What to work on: Which of the lines below holds the string "none"? Copy every line that does.

Supplied entries:
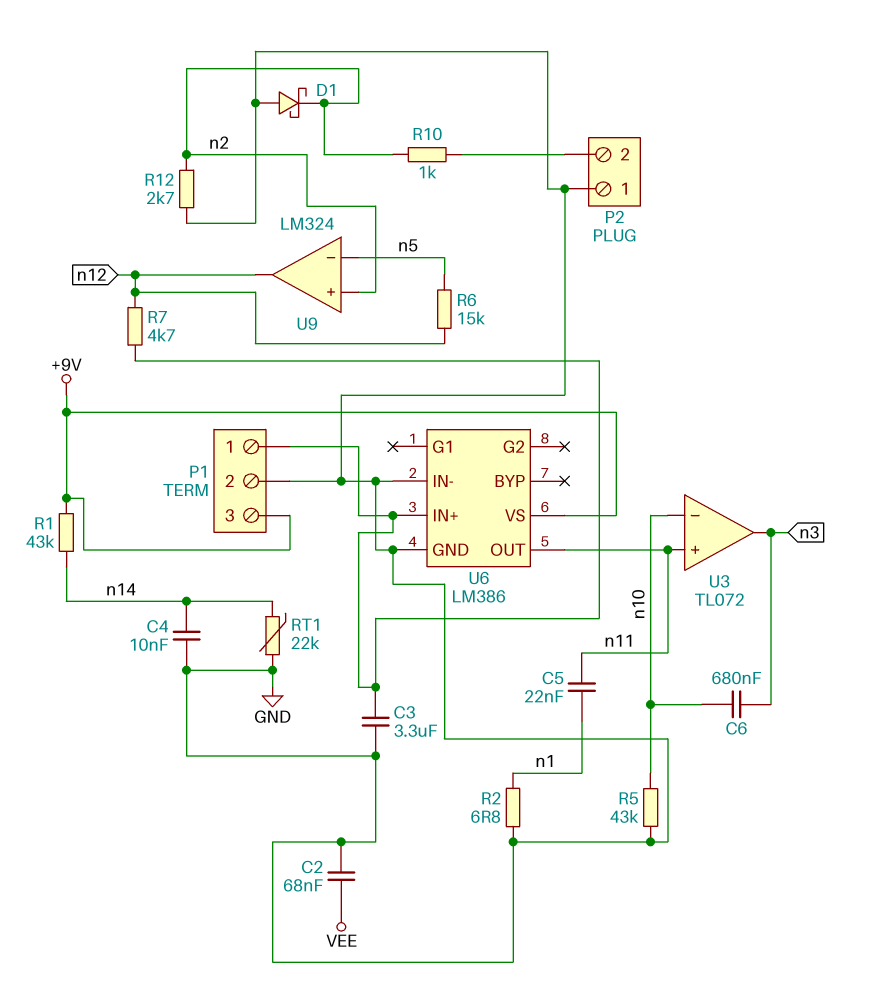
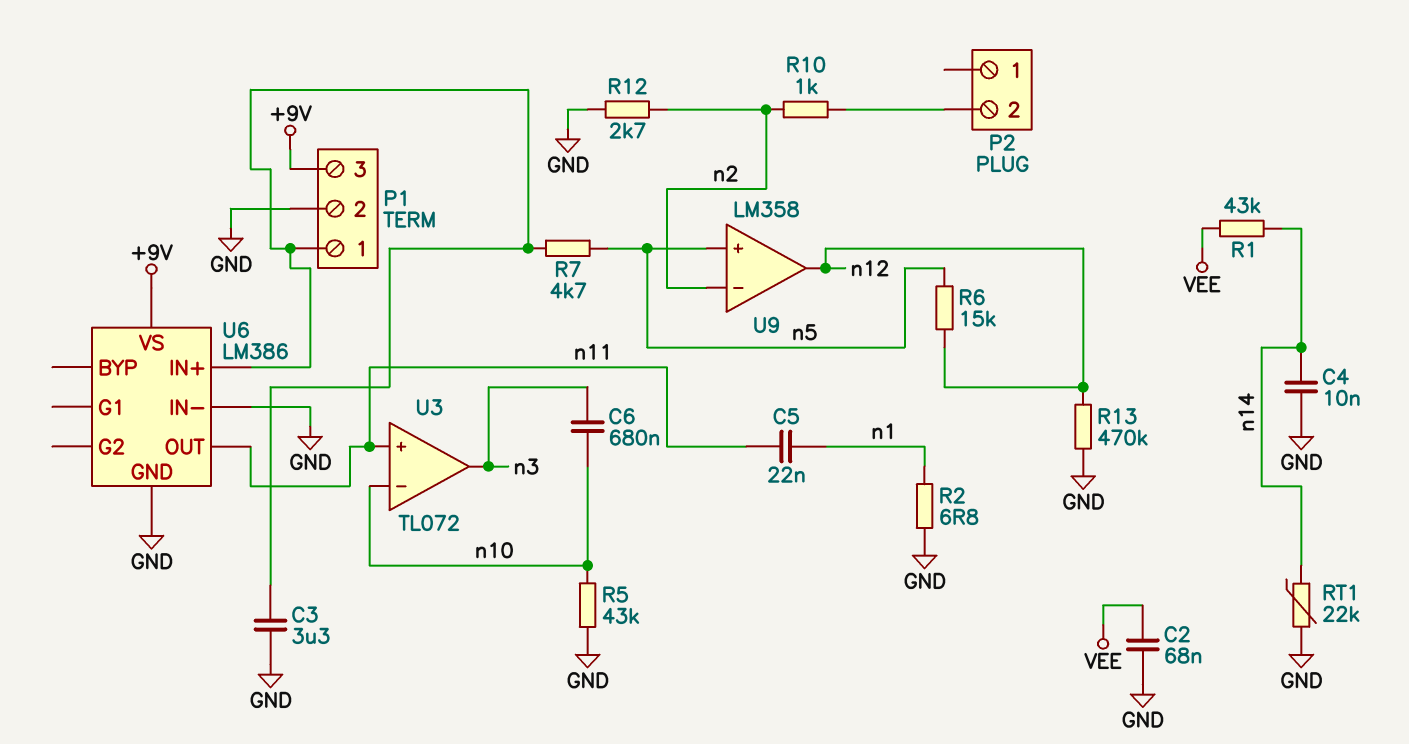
D1: schottky (A GND, K n2) -> none
P2 pin 1: GND -> none
R1: 43k (+9V, n14) -> 43k (VEE, n14)
R7: 4.7k (P1/1, n12) -> 4.7k (P1/1, n5)
R13: none -> 470k (GND, n12)
U9: LM324 -> LM358
U9 pin in+: n2 -> n5
U9 pin in-: n5 -> n2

Result of this exercise:
D1: schottky (A GND, K n2) -> none
P2 pin 1: GND -> none
R13: none -> 470k (GND, n12)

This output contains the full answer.